[ACTIVITY] All of the lines below are to be transcribed faithfully, with pictures excluded from the copy.

[SUPPLIED INFORMATION]
○ ○ ○

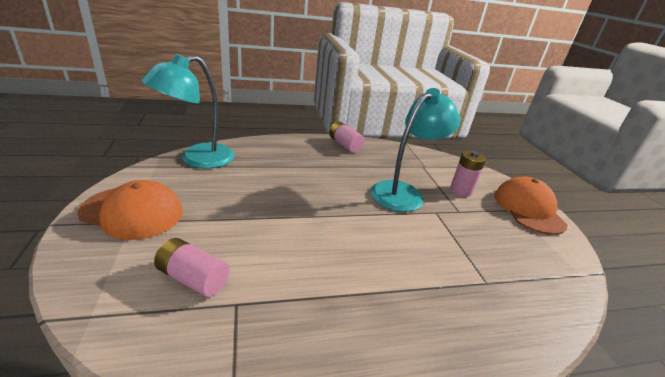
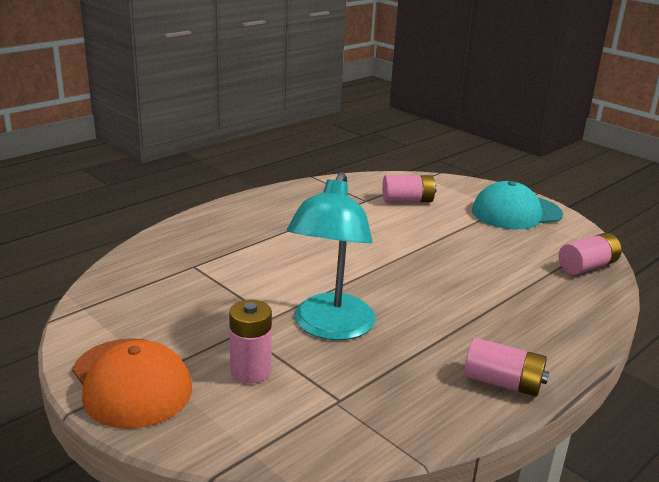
camera: 150 degrees right, 5 degrees down
(132, 212) = (516, 212): orange cap -> turquoise cap
(197, 159) = (587, 266): turquoise lamp -> pink battery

○ ○ ○

[ANSWER TO THIS EXERCISE]
camera: 150 degrees right, 5 degrees down
(132, 212) = (516, 212): orange cap -> turquoise cap
(197, 159) = (587, 266): turquoise lamp -> pink battery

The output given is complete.